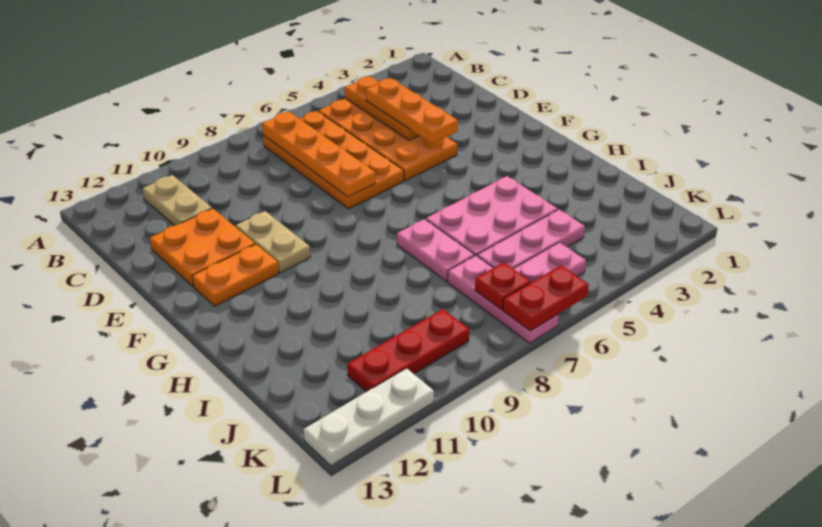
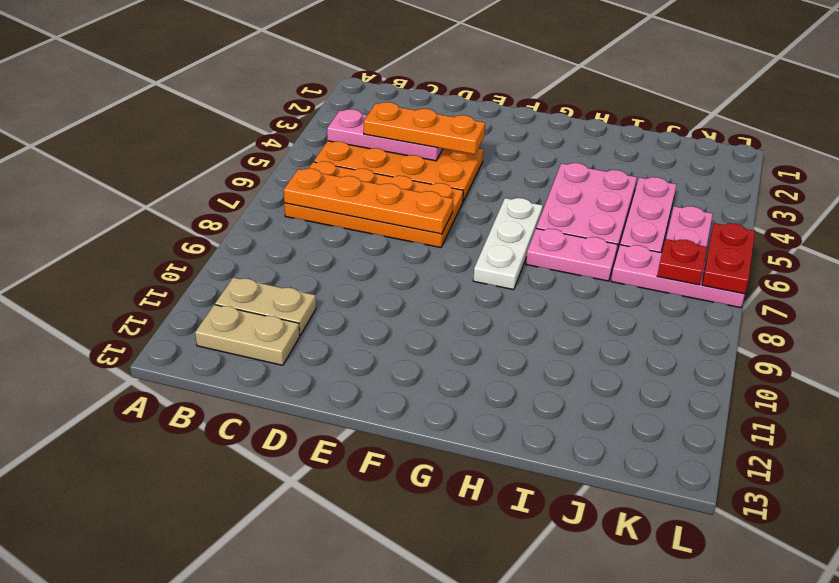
orange plate B4:D4 level 2 -> pink plate B4:D4 level 2
orange plate D11:E12 level 1 -> none
tan plate E10:F10 level 1 -> tan plate B12:C12 level 1
orange plate F11:F12 level 1 -> none
red plate K9:K11 level 1 -> none
white plate L11:L13 level 1 -> white plate G6:G8 level 1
________
**TASK TO CARRY OUT:**
Going through the records above line by line, transcribe each one exactly and skip any pictures.

**WRITTEN REPLY:**
orange plate B4:D4 level 2 -> pink plate B4:D4 level 2
orange plate D11:E12 level 1 -> none
tan plate E10:F10 level 1 -> tan plate B12:C12 level 1
orange plate F11:F12 level 1 -> none
red plate K9:K11 level 1 -> none
white plate L11:L13 level 1 -> white plate G6:G8 level 1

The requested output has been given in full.